WORK TO BE COMPLETED - Reproduce the entire listing below line for line, keeping every word and figure unchanged.
# start of SUPPLIED RECORDS
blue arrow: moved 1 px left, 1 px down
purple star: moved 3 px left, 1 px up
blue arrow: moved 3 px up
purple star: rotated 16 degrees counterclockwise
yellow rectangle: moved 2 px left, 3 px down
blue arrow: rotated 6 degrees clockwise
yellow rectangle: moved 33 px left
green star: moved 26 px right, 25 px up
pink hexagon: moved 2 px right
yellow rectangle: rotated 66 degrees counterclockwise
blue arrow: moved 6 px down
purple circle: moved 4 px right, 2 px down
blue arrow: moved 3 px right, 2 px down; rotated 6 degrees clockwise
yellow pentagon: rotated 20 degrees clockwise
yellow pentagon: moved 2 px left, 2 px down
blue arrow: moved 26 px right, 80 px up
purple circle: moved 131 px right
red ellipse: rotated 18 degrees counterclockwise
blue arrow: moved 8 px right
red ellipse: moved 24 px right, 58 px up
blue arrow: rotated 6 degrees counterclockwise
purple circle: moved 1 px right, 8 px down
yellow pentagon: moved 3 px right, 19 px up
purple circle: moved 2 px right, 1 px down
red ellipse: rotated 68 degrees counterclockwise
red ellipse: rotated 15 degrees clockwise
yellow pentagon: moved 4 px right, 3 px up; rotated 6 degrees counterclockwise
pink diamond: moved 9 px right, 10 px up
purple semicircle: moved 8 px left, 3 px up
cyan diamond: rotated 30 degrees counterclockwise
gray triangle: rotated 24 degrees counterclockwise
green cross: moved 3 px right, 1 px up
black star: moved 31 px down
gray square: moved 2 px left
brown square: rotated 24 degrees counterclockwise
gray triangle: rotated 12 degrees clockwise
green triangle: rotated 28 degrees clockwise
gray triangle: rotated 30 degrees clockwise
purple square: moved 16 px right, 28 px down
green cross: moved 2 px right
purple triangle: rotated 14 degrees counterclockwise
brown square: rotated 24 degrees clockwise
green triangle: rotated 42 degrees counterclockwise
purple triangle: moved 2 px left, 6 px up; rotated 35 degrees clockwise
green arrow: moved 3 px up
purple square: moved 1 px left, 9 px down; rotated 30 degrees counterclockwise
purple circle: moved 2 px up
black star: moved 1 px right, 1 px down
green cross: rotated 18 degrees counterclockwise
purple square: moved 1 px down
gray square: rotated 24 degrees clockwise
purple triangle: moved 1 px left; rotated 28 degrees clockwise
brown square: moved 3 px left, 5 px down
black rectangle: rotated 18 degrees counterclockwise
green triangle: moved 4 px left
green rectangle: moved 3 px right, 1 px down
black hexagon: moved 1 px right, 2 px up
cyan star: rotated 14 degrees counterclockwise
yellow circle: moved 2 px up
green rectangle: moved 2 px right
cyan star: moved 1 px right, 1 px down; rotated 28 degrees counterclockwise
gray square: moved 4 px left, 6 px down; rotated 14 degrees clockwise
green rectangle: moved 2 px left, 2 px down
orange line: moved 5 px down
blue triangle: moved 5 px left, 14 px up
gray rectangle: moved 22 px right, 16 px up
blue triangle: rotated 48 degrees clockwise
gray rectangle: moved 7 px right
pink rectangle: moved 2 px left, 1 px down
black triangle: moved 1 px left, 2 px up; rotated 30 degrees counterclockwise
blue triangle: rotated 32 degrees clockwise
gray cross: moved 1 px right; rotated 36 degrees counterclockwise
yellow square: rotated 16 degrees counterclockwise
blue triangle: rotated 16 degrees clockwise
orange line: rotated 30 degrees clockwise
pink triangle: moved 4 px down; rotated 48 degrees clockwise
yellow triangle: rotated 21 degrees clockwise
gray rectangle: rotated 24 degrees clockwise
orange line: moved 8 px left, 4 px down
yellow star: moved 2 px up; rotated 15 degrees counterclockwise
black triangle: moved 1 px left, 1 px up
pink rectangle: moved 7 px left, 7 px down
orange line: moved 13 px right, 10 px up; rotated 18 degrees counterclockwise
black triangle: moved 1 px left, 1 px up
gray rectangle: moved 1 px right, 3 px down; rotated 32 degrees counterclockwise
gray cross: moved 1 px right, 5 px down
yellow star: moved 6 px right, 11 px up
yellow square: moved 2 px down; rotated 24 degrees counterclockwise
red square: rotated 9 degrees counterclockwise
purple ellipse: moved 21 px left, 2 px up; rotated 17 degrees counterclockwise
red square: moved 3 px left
# end of SUPPLIED RECORDS
THE ANSWER -
blue arrow: moved 1 px left, 1 px down
purple star: moved 3 px left, 1 px up
blue arrow: moved 3 px up
purple star: rotated 16 degrees counterclockwise
yellow rectangle: moved 2 px left, 3 px down
blue arrow: rotated 6 degrees clockwise
yellow rectangle: moved 33 px left
green star: moved 26 px right, 25 px up
pink hexagon: moved 2 px right
yellow rectangle: rotated 66 degrees counterclockwise
blue arrow: moved 6 px down
purple circle: moved 4 px right, 2 px down
blue arrow: moved 3 px right, 2 px down; rotated 6 degrees clockwise
yellow pentagon: rotated 20 degrees clockwise
yellow pentagon: moved 2 px left, 2 px down
blue arrow: moved 26 px right, 80 px up
purple circle: moved 131 px right
red ellipse: rotated 18 degrees counterclockwise
blue arrow: moved 8 px right
red ellipse: moved 24 px right, 58 px up
blue arrow: rotated 6 degrees counterclockwise
purple circle: moved 1 px right, 8 px down
yellow pentagon: moved 3 px right, 19 px up
purple circle: moved 2 px right, 1 px down
red ellipse: rotated 68 degrees counterclockwise
red ellipse: rotated 15 degrees clockwise
yellow pentagon: moved 4 px right, 3 px up; rotated 6 degrees counterclockwise
pink diamond: moved 9 px right, 10 px up
purple semicircle: moved 8 px left, 3 px up
cyan diamond: rotated 30 degrees counterclockwise
gray triangle: rotated 24 degrees counterclockwise
green cross: moved 3 px right, 1 px up
black star: moved 31 px down
gray square: moved 2 px left
brown square: rotated 24 degrees counterclockwise
gray triangle: rotated 12 degrees clockwise
green triangle: rotated 28 degrees clockwise
gray triangle: rotated 30 degrees clockwise
purple square: moved 16 px right, 28 px down
green cross: moved 2 px right
purple triangle: rotated 14 degrees counterclockwise
brown square: rotated 24 degrees clockwise
green triangle: rotated 42 degrees counterclockwise
purple triangle: moved 2 px left, 6 px up; rotated 35 degrees clockwise
green arrow: moved 3 px up
purple square: moved 1 px left, 9 px down; rotated 30 degrees counterclockwise
purple circle: moved 2 px up
black star: moved 1 px right, 1 px down
green cross: rotated 18 degrees counterclockwise
purple square: moved 1 px down
gray square: rotated 24 degrees clockwise
purple triangle: moved 1 px left; rotated 28 degrees clockwise
brown square: moved 3 px left, 5 px down
black rectangle: rotated 18 degrees counterclockwise
green triangle: moved 4 px left
green rectangle: moved 3 px right, 1 px down
black hexagon: moved 1 px right, 2 px up
cyan star: rotated 14 degrees counterclockwise
yellow circle: moved 2 px up
green rectangle: moved 2 px right
cyan star: moved 1 px right, 1 px down; rotated 28 degrees counterclockwise
gray square: moved 4 px left, 6 px down; rotated 14 degrees clockwise
green rectangle: moved 2 px left, 2 px down
orange line: moved 5 px down
blue triangle: moved 5 px left, 14 px up
gray rectangle: moved 22 px right, 16 px up
blue triangle: rotated 48 degrees clockwise
gray rectangle: moved 7 px right
pink rectangle: moved 2 px left, 1 px down
black triangle: moved 1 px left, 2 px up; rotated 30 degrees counterclockwise
blue triangle: rotated 32 degrees clockwise
gray cross: moved 1 px right; rotated 36 degrees counterclockwise
yellow square: rotated 16 degrees counterclockwise
blue triangle: rotated 16 degrees clockwise
orange line: rotated 30 degrees clockwise
pink triangle: moved 4 px down; rotated 48 degrees clockwise
yellow triangle: rotated 21 degrees clockwise
gray rectangle: rotated 24 degrees clockwise
orange line: moved 8 px left, 4 px down
yellow star: moved 2 px up; rotated 15 degrees counterclockwise
black triangle: moved 1 px left, 1 px up
pink rectangle: moved 7 px left, 7 px down
orange line: moved 13 px right, 10 px up; rotated 18 degrees counterclockwise
black triangle: moved 1 px left, 1 px up
gray rectangle: moved 1 px right, 3 px down; rotated 32 degrees counterclockwise
gray cross: moved 1 px right, 5 px down
yellow star: moved 6 px right, 11 px up
yellow square: moved 2 px down; rotated 24 degrees counterclockwise
red square: rotated 9 degrees counterclockwise
purple ellipse: moved 21 px left, 2 px up; rotated 17 degrees counterclockwise
red square: moved 3 px left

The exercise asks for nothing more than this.